### To do
From the entries that follow, report every line in which "tree" occurs.

(Colored object tallies)
▬▬▬

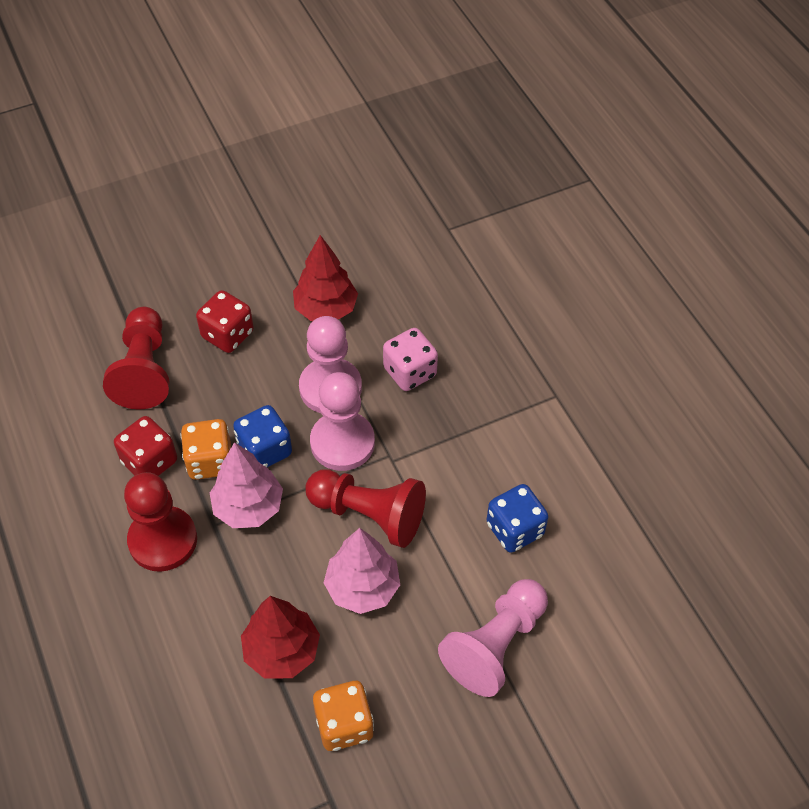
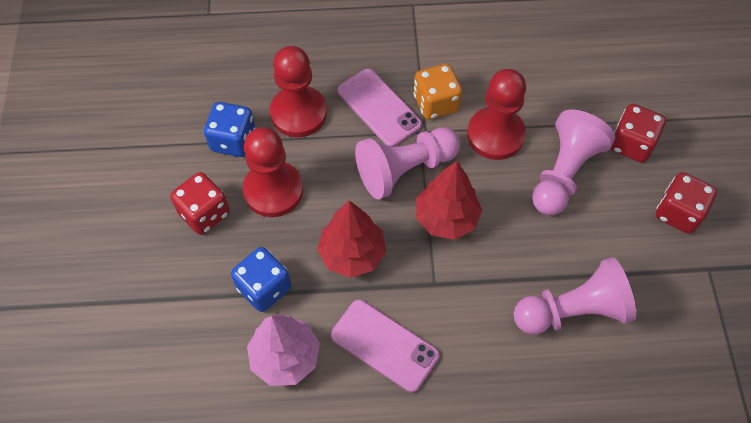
orange dice: [181,419,231,480] [313,681,374,751] = 2 -> [414,64,462,119] = 1
pink dice: [383,328,438,391] = 1 -> none = 0
pink phone: none = 0 -> [331,300,439,392] [337,69,422,147] = 2
pink tree: [210,442,283,528] [324,528,400,614] = 2 -> [247,314,320,386] = 1
red dice: [114,416,177,476] [196,290,254,353] = 2 -> [170,172,230,235] [610,104,666,163] [656,172,717,234] = 3

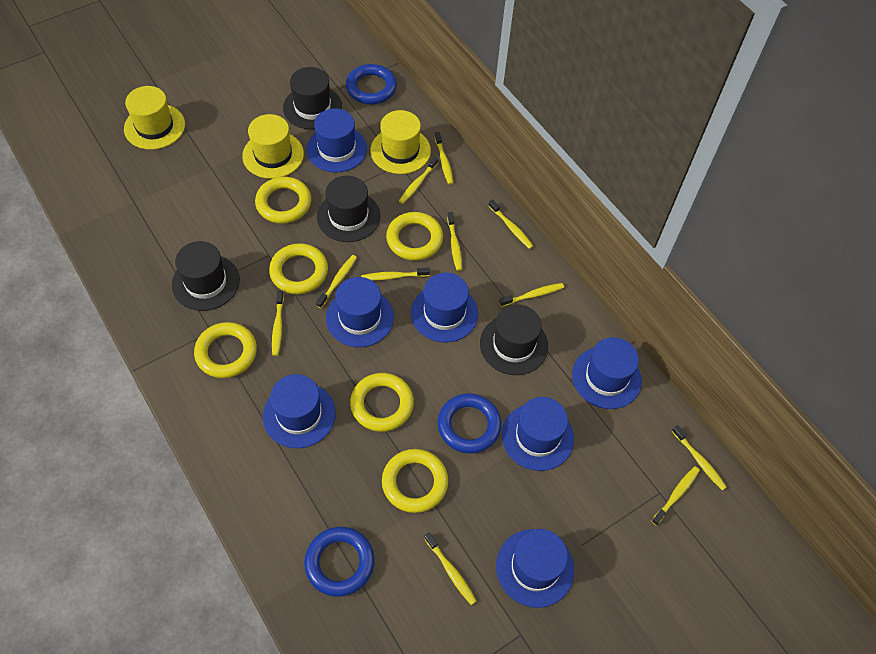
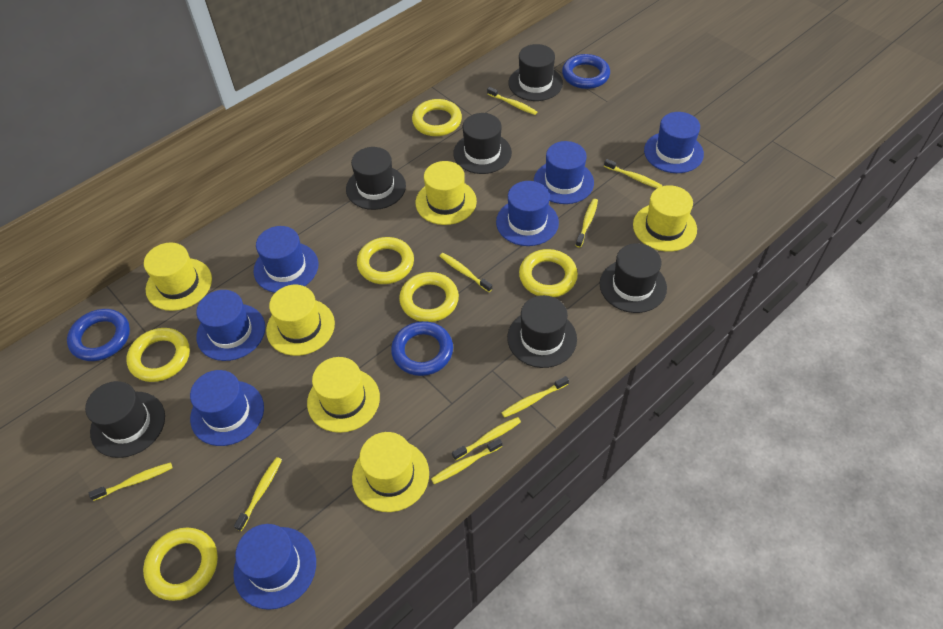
black hat: [172,241,240,311] [283,67,342,130] [317,176,381,242] [480,304,548,375] = 4 -> [85,381,165,458] [346,147,406,210] [453,113,512,174] [507,295,577,368] [508,44,563,101] [600,243,667,313] = 6
yellow hat: [124,86,185,150] [242,114,304,179] [370,110,431,174] = 3 -> [144,243,212,311] [266,285,335,356] [307,357,380,433] [352,432,429,512] [416,161,477,225] [633,185,697,252] = 6
yellow toothbrush: [272,290,284,356] [316,255,357,308] [361,267,430,281] [399,156,438,204] [424,532,476,605] [435,132,453,185] [447,212,462,271] [488,199,533,249] [499,283,564,307] [651,466,700,526] [672,425,727,491] = 11 -> [89,462,173,501] [234,457,282,531] [431,438,502,484] [440,253,492,292] [452,417,521,461] [487,87,537,115] [501,376,569,418] [576,199,598,248] [604,159,663,188] = 9

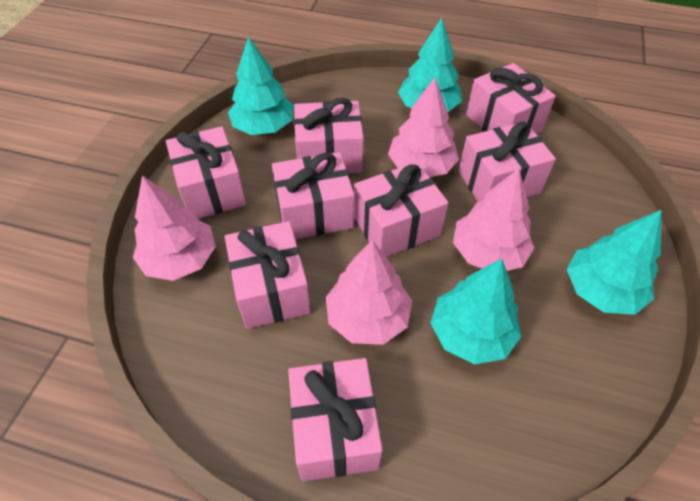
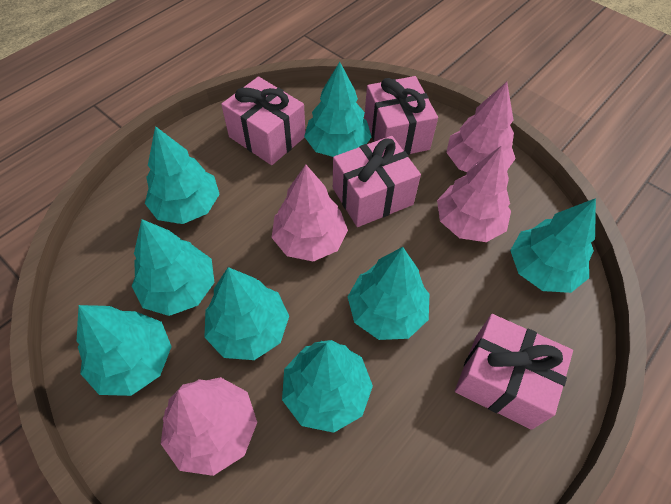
pink gift: [166,126,247,219] [225,221,311,329] [272,152,354,239] [288,358,383,481] [294,98,363,173] [354,162,448,257] [458,121,556,202] [466,63,556,134] = 8 -> [221,76,305,165] [333,136,421,227] [364,76,438,155] [455,314,573,430] = 4
turquoise tree: [228,37,294,135] [398,18,462,112] [430,259,521,364] [567,210,661,315] = 4 -> [77,305,172,396] [132,219,215,316] [145,126,220,224] [204,267,289,360] [282,340,373,433] [304,62,371,157] [348,247,429,340] [510,198,596,293] = 8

▬▬▬

### Solution to this exercise
pink tree: [210,442,283,528] [324,528,400,614] = 2 -> [247,314,320,386] = 1
turquoise tree: [228,37,294,135] [398,18,462,112] [430,259,521,364] [567,210,661,315] = 4 -> [77,305,172,396] [132,219,215,316] [145,126,220,224] [204,267,289,360] [282,340,373,433] [304,62,371,157] [348,247,429,340] [510,198,596,293] = 8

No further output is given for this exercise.